**REQUIRED WORK**
Track down every line below that holds "green" and copy it.

**THE INPUT**

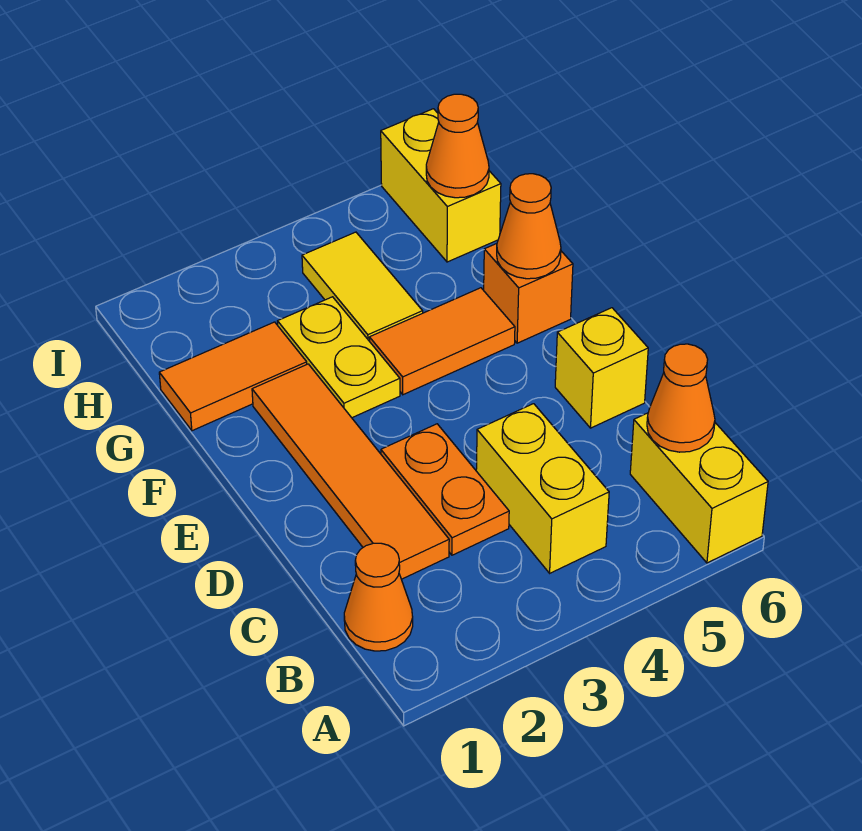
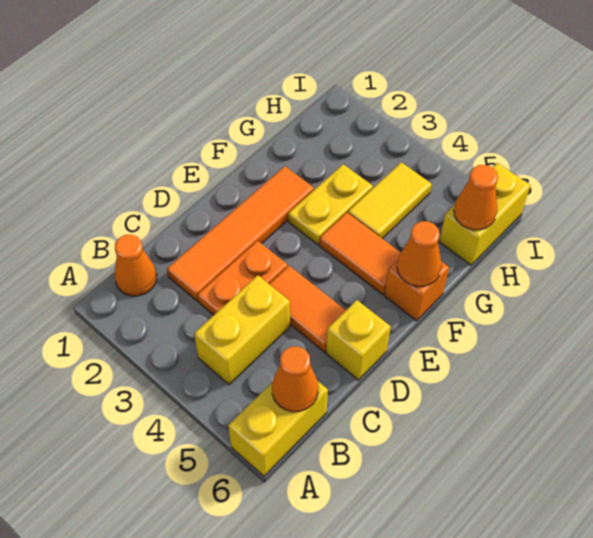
orange tile G1:G2 level 1 -> orange tile D4:D5 level 1

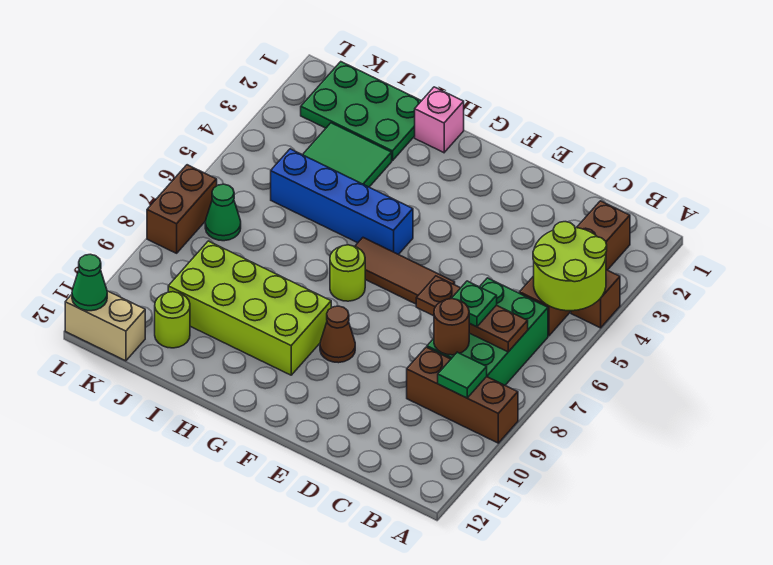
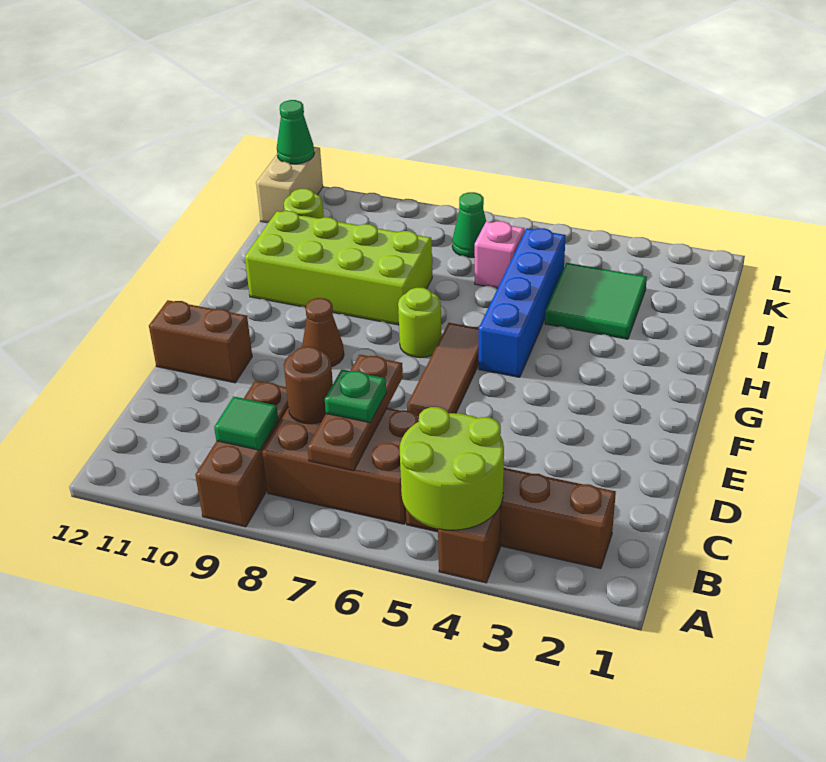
green brick B6:C8 level 1 -> brown brick B6:C8 level 1
lime brick G9:J10 level 1 -> lime brick H8:I11 level 1
pink brick H1 level 1 -> pink brick J6 level 1
green plate I1:K2 level 1 -> none
brown brick L7:L8 level 1 -> brown brick E11:E12 level 1

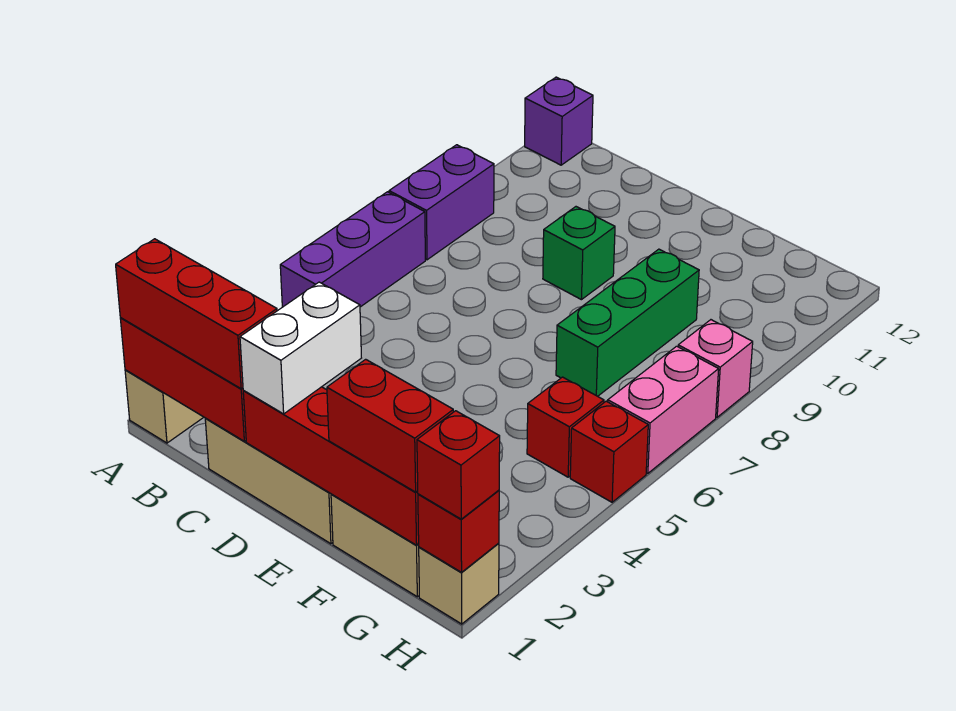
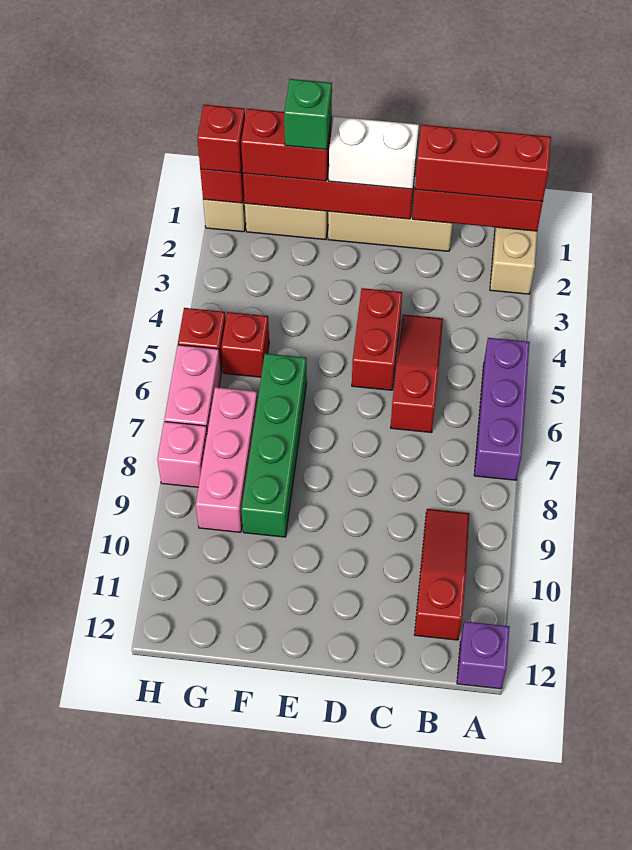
purple brick A8:A9 level 1 -> none
none -> red slope B9:B11 level 1 top 11
none -> red slope C4:C6 level 1 top 6
white brick D1:D2 level 3 -> white brick D1:E1 level 3
none -> red brick D4:D5 level 1
green brick D9 level 1 -> green brick F1 level 4
green brick F7:F9 level 1 -> green brick F6:F9 level 1
none -> pink brick G7:G9 level 1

**REPLY**
green brick B6:C8 level 1 -> brown brick B6:C8 level 1
green plate I1:K2 level 1 -> none
green brick D9 level 1 -> green brick F1 level 4
green brick F7:F9 level 1 -> green brick F6:F9 level 1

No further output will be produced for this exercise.